→ **DATA SECTION**
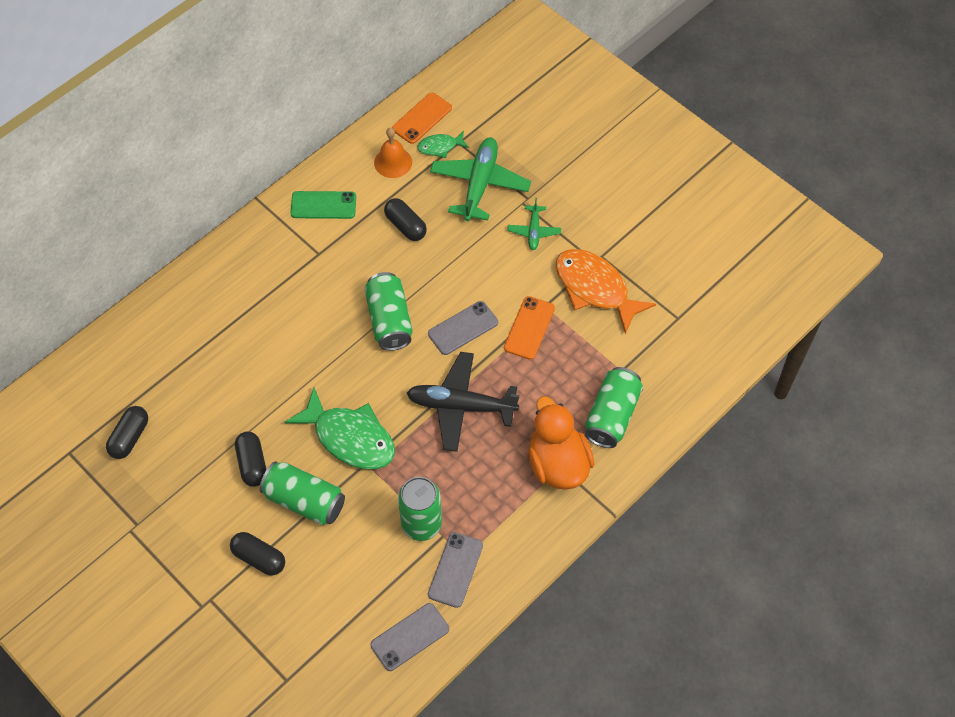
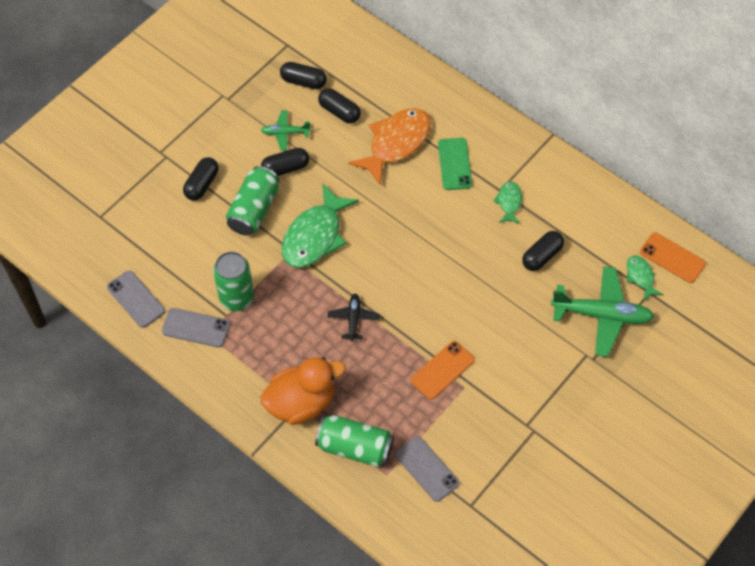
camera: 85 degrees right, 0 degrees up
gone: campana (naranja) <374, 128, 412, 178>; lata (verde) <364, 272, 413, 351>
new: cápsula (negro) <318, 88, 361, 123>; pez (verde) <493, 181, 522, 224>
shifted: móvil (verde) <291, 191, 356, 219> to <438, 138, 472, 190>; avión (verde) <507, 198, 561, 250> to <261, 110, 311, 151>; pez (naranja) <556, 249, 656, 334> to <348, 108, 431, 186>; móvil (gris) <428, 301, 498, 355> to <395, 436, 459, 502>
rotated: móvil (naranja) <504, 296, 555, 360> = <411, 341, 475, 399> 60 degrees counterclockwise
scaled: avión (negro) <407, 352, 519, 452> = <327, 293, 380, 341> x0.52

→ **EXERCISE INSTRUCTIONS**
In the material above, which lines contain "verde"? Copy each of them.

→ **RESPONSE**
gone: campana (naranja) <374, 128, 412, 178>; lata (verde) <364, 272, 413, 351>
new: cápsula (negro) <318, 88, 361, 123>; pez (verde) <493, 181, 522, 224>
shifted: móvil (verde) <291, 191, 356, 219> to <438, 138, 472, 190>; avión (verde) <507, 198, 561, 250> to <261, 110, 311, 151>; pez (naranja) <556, 249, 656, 334> to <348, 108, 431, 186>; móvil (gris) <428, 301, 498, 355> to <395, 436, 459, 502>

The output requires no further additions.